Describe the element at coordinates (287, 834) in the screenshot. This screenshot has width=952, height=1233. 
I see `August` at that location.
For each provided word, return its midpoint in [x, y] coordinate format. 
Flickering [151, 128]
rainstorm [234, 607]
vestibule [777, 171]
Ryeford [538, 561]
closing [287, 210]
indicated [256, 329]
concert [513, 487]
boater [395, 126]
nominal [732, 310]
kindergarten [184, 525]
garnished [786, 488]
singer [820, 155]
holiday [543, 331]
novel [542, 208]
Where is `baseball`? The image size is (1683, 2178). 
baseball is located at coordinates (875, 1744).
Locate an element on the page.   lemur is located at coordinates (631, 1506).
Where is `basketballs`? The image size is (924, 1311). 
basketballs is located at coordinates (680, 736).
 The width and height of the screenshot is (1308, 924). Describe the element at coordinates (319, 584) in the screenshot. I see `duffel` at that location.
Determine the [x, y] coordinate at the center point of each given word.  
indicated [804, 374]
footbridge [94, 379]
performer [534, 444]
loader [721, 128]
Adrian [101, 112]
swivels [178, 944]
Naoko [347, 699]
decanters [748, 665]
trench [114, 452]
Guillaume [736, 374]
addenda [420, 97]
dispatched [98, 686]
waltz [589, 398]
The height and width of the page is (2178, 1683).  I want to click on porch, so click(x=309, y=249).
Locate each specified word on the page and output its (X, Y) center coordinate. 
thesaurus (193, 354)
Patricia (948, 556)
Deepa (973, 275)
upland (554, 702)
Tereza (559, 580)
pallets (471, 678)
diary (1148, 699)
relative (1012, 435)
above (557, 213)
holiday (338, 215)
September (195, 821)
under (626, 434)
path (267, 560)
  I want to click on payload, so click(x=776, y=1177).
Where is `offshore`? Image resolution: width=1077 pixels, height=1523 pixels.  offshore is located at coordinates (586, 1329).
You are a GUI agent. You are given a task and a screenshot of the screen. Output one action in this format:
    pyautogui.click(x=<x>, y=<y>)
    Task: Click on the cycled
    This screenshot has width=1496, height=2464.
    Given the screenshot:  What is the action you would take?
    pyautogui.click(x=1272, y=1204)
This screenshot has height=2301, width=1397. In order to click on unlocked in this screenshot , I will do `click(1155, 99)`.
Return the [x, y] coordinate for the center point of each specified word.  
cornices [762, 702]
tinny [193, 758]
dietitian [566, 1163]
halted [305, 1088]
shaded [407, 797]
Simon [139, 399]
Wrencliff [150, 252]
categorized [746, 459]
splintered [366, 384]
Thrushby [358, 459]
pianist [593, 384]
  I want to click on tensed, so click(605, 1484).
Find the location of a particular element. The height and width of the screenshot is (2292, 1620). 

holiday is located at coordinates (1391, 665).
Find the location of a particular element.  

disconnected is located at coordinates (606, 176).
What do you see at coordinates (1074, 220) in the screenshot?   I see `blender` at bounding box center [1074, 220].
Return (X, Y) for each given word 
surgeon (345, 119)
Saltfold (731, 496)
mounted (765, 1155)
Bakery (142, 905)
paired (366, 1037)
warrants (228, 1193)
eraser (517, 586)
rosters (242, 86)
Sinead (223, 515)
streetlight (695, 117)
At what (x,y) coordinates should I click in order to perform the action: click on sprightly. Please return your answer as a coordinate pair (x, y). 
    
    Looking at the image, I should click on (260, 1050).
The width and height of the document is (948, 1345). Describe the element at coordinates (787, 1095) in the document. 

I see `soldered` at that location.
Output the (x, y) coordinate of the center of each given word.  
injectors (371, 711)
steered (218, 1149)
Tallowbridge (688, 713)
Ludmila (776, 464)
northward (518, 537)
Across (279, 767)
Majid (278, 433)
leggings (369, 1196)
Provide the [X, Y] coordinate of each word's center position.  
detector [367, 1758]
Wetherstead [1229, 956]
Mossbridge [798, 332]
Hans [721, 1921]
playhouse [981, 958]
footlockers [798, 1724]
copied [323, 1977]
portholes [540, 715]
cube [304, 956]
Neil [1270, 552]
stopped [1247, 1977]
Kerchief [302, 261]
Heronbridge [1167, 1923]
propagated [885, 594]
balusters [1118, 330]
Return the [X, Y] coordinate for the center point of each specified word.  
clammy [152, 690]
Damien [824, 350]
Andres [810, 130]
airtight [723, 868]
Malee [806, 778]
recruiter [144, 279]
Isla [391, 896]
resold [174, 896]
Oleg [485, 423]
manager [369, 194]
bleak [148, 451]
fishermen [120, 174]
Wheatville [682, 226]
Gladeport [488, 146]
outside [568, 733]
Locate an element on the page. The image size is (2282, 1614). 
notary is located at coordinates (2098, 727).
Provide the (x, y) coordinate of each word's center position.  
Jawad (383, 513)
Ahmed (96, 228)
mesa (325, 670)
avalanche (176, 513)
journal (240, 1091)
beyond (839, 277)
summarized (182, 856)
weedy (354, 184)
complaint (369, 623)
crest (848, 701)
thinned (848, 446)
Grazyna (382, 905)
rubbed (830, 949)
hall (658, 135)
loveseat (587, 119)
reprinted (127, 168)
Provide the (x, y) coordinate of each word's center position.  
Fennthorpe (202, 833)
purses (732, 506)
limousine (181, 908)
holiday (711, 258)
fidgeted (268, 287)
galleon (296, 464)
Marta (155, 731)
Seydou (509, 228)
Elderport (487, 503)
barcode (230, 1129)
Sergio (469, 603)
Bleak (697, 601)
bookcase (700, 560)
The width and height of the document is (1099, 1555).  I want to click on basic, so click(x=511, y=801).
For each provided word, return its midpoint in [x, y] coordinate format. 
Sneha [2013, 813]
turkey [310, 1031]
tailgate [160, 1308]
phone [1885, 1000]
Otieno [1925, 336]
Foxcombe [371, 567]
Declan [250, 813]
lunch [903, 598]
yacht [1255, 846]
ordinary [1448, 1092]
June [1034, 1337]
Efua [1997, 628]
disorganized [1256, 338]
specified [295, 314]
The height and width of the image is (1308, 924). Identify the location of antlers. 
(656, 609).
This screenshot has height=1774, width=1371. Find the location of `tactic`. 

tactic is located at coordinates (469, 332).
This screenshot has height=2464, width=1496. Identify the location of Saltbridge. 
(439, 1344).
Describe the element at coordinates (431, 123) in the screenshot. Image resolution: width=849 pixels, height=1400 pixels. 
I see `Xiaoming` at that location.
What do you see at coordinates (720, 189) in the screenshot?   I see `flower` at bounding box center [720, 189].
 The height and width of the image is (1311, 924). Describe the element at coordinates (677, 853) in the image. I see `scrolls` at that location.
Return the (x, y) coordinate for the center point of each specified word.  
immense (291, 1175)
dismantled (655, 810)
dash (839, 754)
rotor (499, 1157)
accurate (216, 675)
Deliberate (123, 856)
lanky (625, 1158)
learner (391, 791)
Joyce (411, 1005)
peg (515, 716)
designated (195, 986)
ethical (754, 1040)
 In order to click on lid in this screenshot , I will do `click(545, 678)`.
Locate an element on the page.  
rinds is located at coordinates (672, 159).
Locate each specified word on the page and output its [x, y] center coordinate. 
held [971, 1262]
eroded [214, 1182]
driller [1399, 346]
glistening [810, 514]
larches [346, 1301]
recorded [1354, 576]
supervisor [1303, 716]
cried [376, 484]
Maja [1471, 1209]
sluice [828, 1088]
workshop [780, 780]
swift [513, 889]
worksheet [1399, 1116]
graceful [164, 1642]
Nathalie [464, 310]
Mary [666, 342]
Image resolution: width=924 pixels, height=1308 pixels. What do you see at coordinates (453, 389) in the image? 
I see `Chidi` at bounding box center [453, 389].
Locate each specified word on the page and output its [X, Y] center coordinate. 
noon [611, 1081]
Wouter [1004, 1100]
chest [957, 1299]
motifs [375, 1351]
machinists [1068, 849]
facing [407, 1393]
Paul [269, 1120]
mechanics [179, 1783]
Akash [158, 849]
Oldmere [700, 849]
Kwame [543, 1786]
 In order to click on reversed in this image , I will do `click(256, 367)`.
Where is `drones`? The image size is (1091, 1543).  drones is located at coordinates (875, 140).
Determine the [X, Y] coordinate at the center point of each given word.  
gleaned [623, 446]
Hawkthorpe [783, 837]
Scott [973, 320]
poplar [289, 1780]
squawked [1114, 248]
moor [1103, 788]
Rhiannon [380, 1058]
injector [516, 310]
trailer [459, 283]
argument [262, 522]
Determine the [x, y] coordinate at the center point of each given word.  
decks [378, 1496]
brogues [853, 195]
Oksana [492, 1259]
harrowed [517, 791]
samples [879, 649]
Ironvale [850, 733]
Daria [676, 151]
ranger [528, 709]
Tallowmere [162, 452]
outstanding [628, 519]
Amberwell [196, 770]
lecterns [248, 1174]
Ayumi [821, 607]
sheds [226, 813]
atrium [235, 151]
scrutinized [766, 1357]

_____

* Exercise
Please give the lines of the records again, starting at the one containing "singer [820, 155]" and ending at the one containing "Naoko [347, 699]", and replace "image size" with "page size" throughout while keeping everything else unchanged.

* Exercise output
singer [820, 155]
holiday [543, 331]
novel [542, 208]
Where is `baseball`? The page size is (1683, 2178). 
baseball is located at coordinates (875, 1744).
Locate an element on the page.   lemur is located at coordinates (631, 1506).
Where is `basketballs`? The page size is (924, 1311). 
basketballs is located at coordinates (680, 736).
 The width and height of the screenshot is (1308, 924). Describe the element at coordinates (319, 584) in the screenshot. I see `duffel` at that location.
Determine the [x, y] coordinate at the center point of each given word.  
indicated [804, 374]
footbridge [94, 379]
performer [534, 444]
loader [721, 128]
Adrian [101, 112]
swivels [178, 944]
Naoko [347, 699]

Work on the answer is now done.